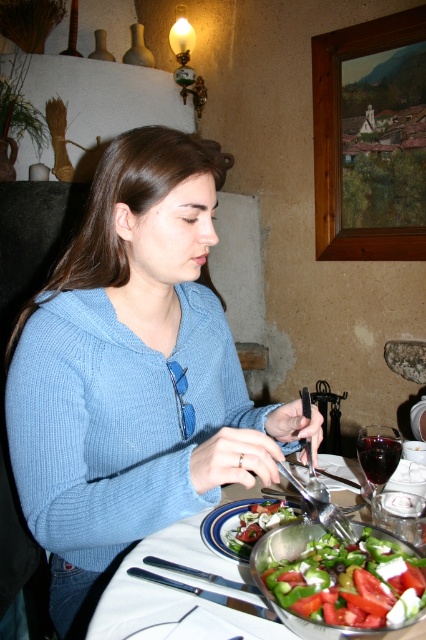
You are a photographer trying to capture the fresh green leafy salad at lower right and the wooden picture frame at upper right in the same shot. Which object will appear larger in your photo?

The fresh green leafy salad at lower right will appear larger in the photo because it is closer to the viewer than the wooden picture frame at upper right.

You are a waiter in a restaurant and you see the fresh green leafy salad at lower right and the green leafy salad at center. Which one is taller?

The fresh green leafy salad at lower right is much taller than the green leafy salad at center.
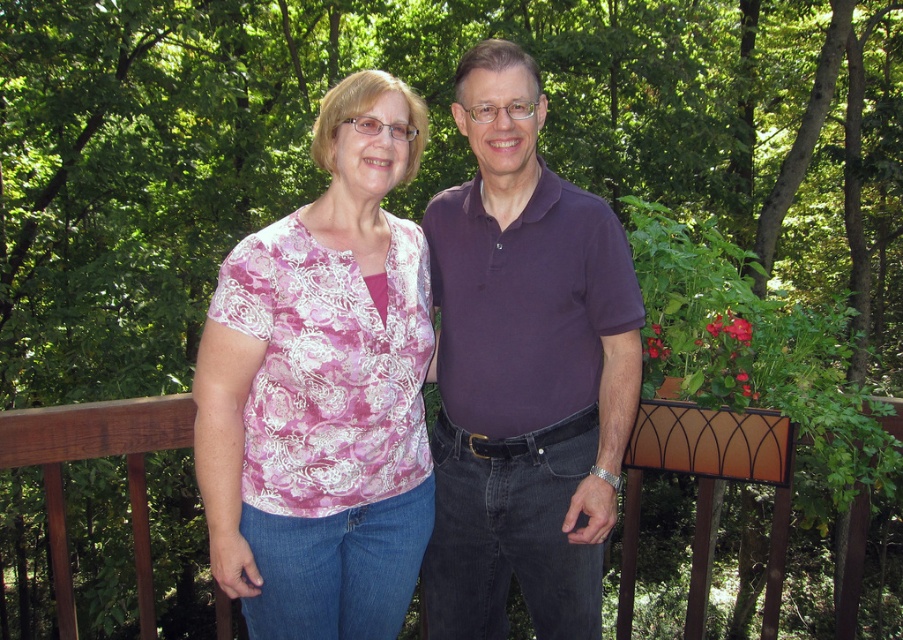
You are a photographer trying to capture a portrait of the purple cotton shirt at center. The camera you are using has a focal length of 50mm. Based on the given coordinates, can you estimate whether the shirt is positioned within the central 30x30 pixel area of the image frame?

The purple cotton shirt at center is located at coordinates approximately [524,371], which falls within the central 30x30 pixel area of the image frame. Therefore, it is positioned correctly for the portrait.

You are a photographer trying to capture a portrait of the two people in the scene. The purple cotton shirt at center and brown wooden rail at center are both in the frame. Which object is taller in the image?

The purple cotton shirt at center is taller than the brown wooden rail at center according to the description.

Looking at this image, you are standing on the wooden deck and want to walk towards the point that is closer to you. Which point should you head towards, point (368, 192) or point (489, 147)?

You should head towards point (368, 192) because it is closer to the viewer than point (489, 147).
...
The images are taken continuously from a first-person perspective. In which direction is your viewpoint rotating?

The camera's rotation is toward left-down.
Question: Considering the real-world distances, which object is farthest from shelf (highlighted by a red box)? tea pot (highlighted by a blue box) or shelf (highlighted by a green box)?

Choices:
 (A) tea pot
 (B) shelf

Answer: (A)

* **WORK INSTRUCTION**: Reproduce the part that opens with the line containing "The fresh green leafy salad at lower right will" and closes with the line containing "You are a waiter", substituting "chef" for "waiter" and leaving all else unchanged.

* **EXERCISE OUTPUT**:
The fresh green leafy salad at lower right will appear larger in the photo because it is closer to the viewer than the wooden picture frame at upper right.

You are a chef in a restaurant and you see the fresh green leafy salad at lower right and the green leafy salad at center. Which one is taller?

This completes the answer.